DATASET
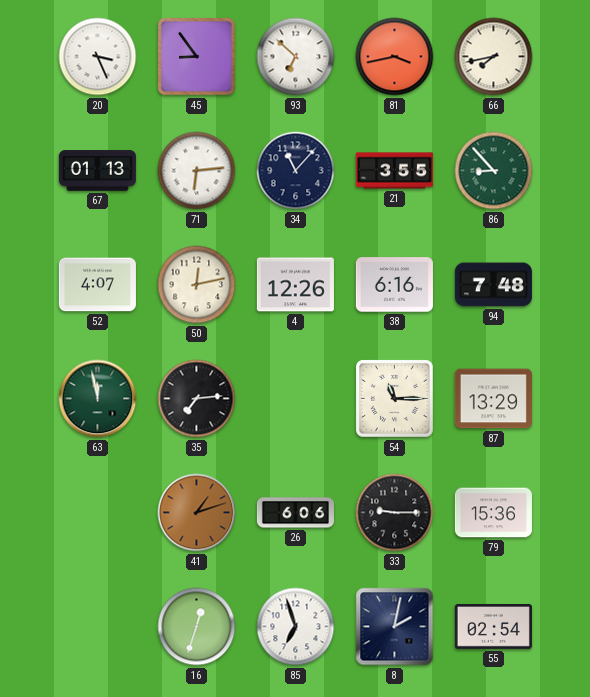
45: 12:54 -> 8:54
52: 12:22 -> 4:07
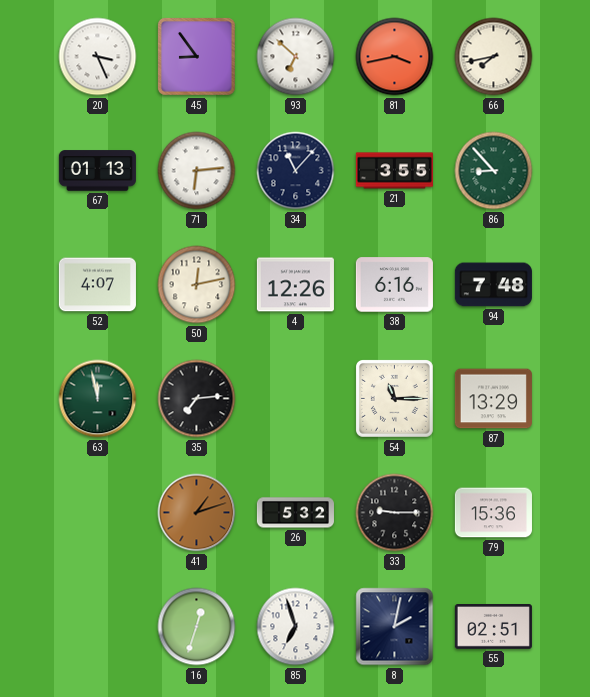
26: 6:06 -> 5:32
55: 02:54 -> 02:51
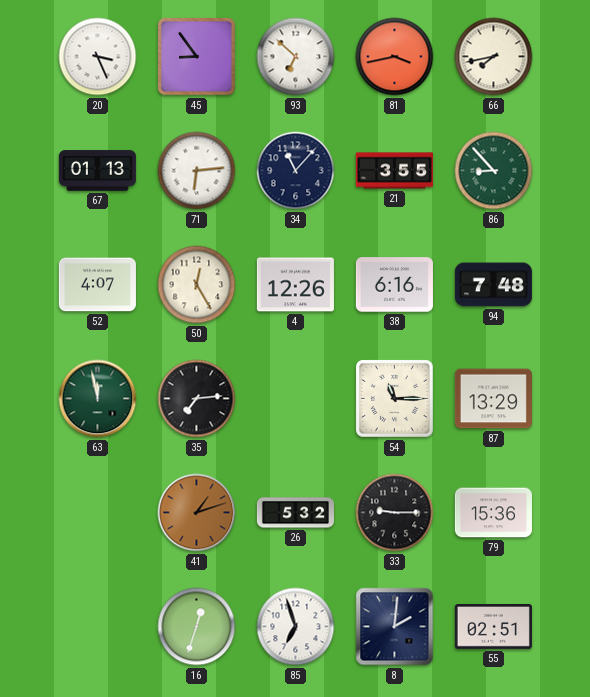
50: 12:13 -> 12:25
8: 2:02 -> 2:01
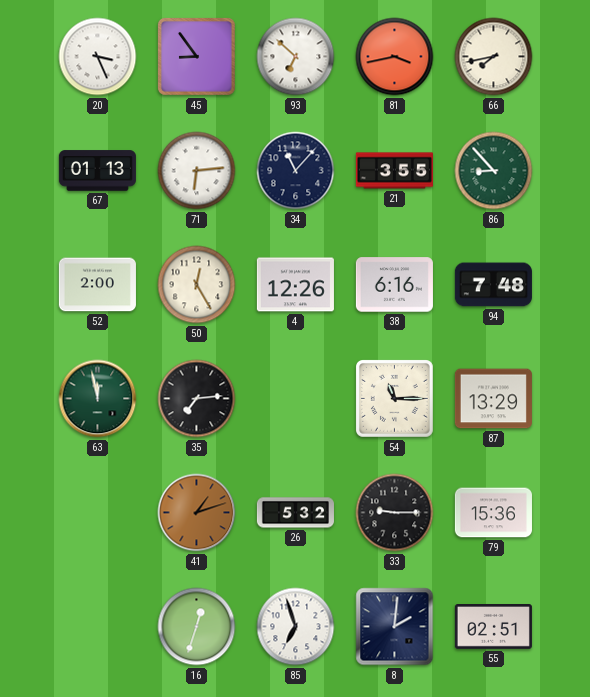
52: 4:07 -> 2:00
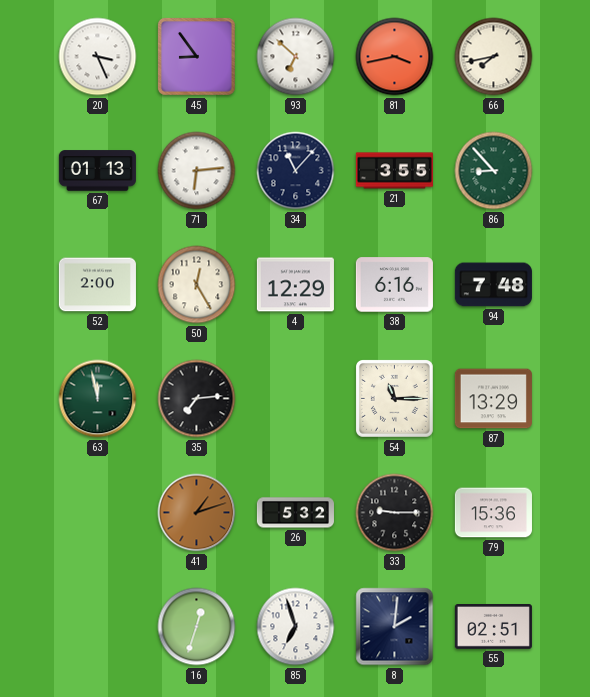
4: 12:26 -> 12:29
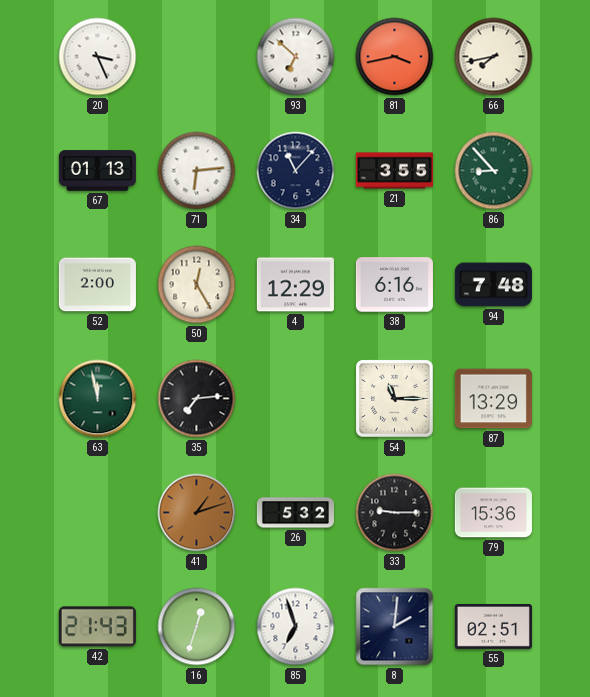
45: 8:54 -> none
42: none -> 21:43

WHAT TO WORK ON
Substitute "blank" for each "none" in the listing and write the rest of its lines without change, leaving out the pictures.

EXERCISE OUTPUT
45: 12:54 -> 8:54
52: 12:22 -> 4:07
26: 6:06 -> 5:32
55: 02:54 -> 02:51
50: 12:13 -> 12:25
8: 2:02 -> 2:01
52: 4:07 -> 2:00
4: 12:26 -> 12:29
45: 8:54 -> blank
42: blank -> 21:43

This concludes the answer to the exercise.